• Materials provided:
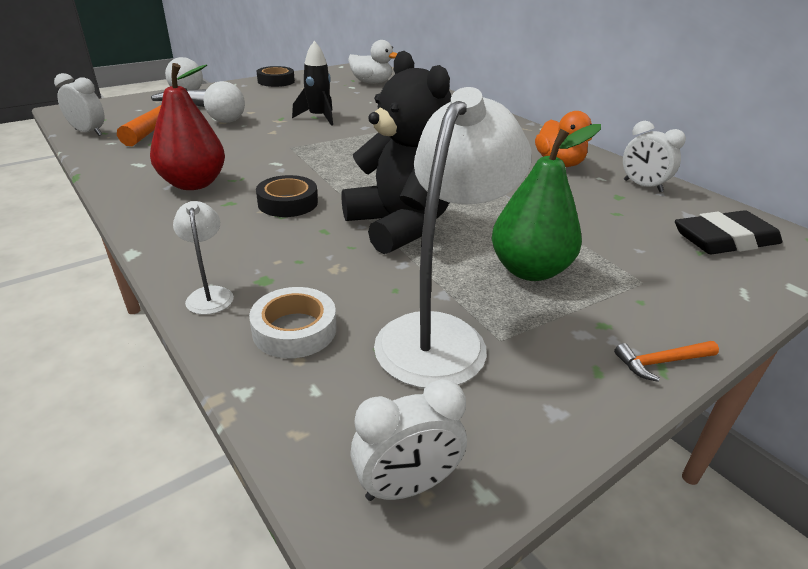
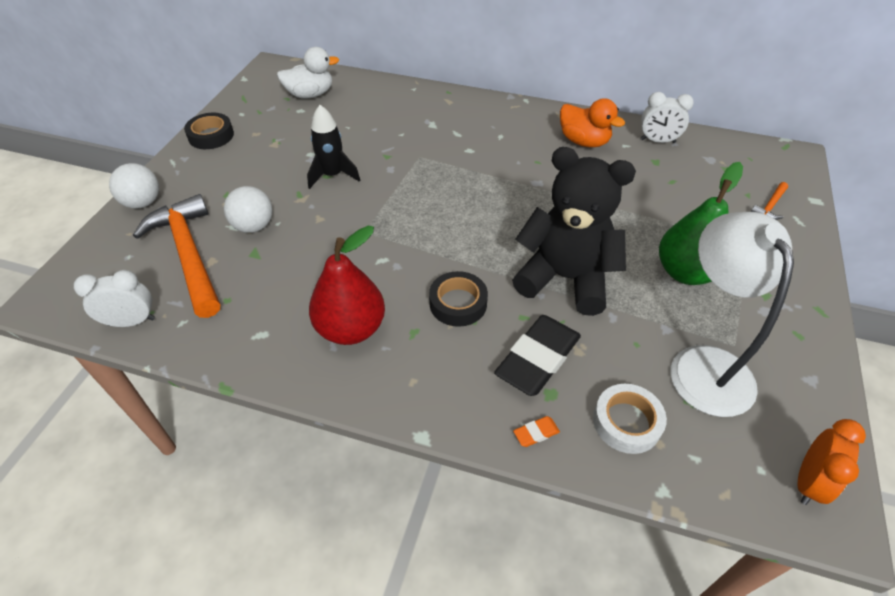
camera: 35 degrees left, 15 degrees up
white lamp [173,201,234,315] -> orange eraser [513,416,560,447]
white clock [350,379,467,501] -> orange clock [798,419,866,505]
orange hammer [614,341,719,382] -> orange hammer moved to [751,182,788,220]
black eraser [675,210,782,254] -> black eraser moved to [494,315,581,396]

• Description of the task: All entries above should be printed exactly, though without their pictures.

• Expected answer:
camera: 35 degrees left, 15 degrees up
white lamp [173,201,234,315] -> orange eraser [513,416,560,447]
white clock [350,379,467,501] -> orange clock [798,419,866,505]
orange hammer [614,341,719,382] -> orange hammer moved to [751,182,788,220]
black eraser [675,210,782,254] -> black eraser moved to [494,315,581,396]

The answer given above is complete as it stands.